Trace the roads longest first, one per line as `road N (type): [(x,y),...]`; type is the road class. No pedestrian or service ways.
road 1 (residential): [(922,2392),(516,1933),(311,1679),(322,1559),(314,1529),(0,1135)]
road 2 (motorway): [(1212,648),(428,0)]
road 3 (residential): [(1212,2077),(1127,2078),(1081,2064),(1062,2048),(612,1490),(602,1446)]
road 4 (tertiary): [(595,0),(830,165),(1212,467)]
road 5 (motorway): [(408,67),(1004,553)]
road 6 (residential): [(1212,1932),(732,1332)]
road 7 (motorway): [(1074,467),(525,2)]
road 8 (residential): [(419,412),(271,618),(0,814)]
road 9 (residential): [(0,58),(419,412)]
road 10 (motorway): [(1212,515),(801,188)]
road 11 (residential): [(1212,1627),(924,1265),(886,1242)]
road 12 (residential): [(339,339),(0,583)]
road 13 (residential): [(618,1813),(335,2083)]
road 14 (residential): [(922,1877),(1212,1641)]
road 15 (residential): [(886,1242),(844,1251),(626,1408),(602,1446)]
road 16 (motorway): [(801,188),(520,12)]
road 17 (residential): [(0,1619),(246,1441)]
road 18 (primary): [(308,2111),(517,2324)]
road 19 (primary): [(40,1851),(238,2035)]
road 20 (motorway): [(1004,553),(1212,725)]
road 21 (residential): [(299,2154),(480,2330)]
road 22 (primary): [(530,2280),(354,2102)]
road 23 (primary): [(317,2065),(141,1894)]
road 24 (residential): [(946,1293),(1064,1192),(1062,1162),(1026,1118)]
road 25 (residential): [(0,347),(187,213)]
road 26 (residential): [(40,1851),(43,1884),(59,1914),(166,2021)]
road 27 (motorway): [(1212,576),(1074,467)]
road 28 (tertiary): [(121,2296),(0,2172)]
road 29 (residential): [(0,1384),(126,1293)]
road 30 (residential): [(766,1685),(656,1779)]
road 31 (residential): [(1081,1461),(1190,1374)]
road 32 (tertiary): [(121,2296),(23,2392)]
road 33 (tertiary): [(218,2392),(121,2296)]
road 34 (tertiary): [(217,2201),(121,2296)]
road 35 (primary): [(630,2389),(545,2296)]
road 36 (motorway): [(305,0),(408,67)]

══════

» **WHAT YOU SHOULD DO**
Look through the entries and copy every line in which the string "motorway" appears.

» **WRITTEN RESPONSE**
road 2 (motorway): [(1212,648),(428,0)]
road 5 (motorway): [(408,67),(1004,553)]
road 7 (motorway): [(1074,467),(525,2)]
road 10 (motorway): [(1212,515),(801,188)]
road 16 (motorway): [(801,188),(520,12)]
road 20 (motorway): [(1004,553),(1212,725)]
road 27 (motorway): [(1212,576),(1074,467)]
road 36 (motorway): [(305,0),(408,67)]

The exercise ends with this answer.